What needs to be done: Say how many lines in the records include the string "degrees", adding no other words.

Data supplied below:

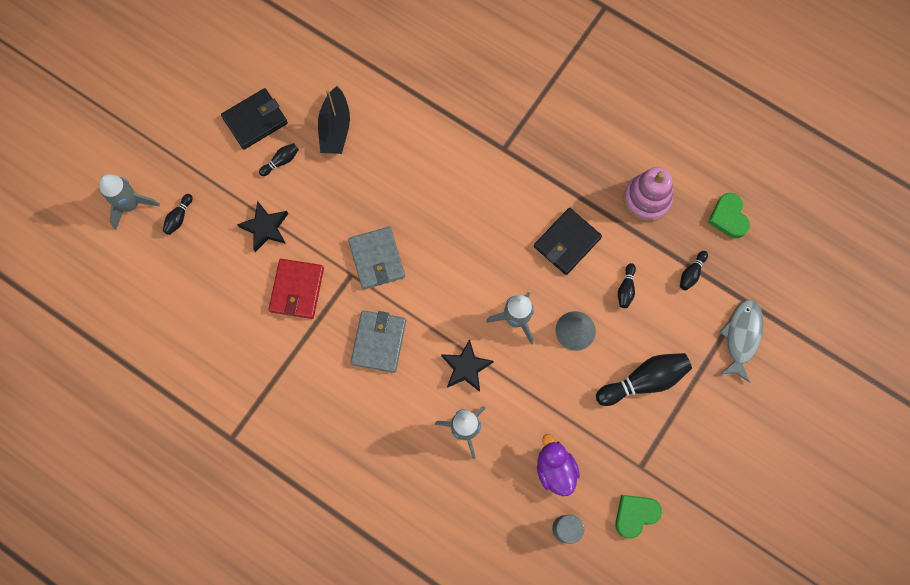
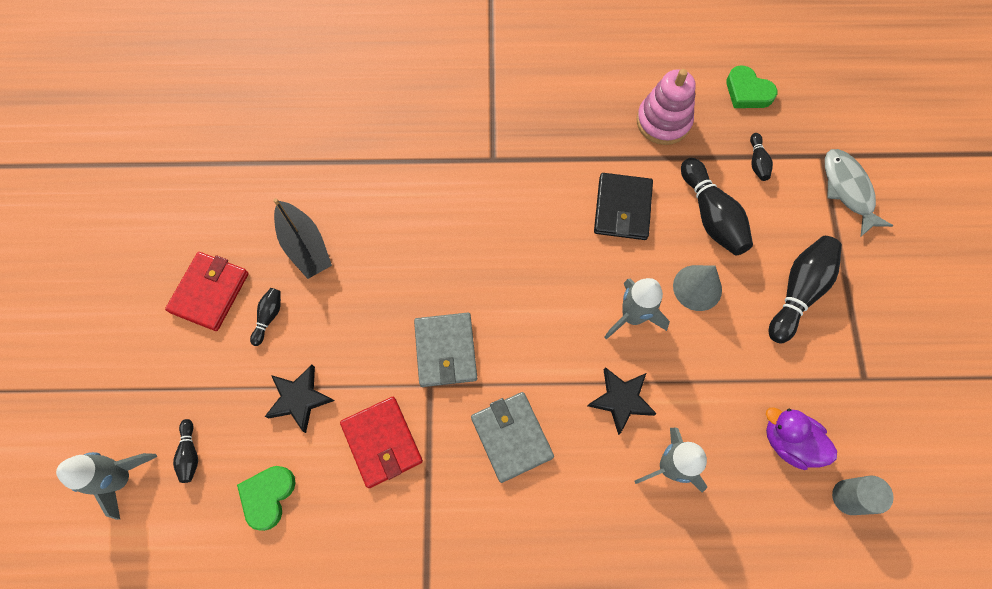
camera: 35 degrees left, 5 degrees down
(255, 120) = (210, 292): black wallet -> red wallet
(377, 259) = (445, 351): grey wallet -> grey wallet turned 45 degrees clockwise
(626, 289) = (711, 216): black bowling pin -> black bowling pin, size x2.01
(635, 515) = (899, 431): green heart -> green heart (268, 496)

End of Data supplied.
Data supplied below:

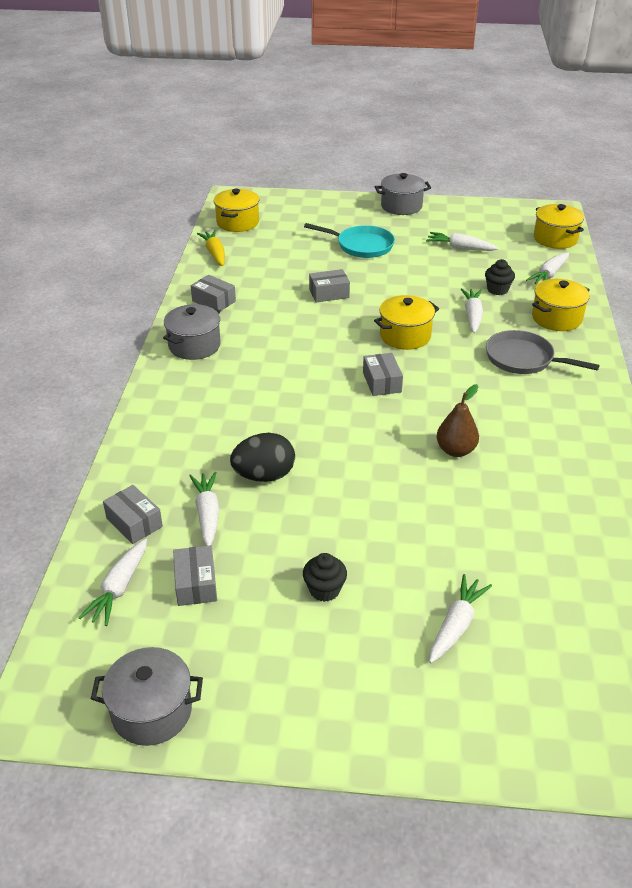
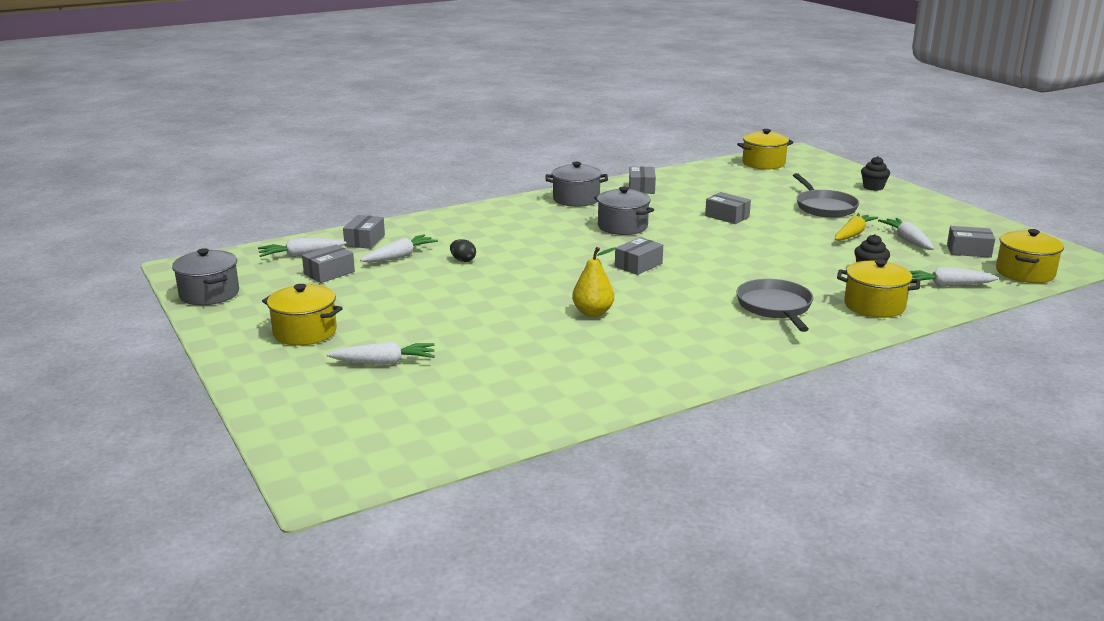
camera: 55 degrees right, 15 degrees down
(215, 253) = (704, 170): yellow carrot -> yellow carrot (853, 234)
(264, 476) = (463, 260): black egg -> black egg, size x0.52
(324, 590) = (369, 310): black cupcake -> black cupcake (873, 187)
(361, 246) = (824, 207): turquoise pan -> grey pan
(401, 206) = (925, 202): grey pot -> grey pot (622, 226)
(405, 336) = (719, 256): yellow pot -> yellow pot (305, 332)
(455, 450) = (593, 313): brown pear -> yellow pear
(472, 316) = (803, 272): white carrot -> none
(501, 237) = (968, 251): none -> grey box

End of Data supplied.

Result for this task: 3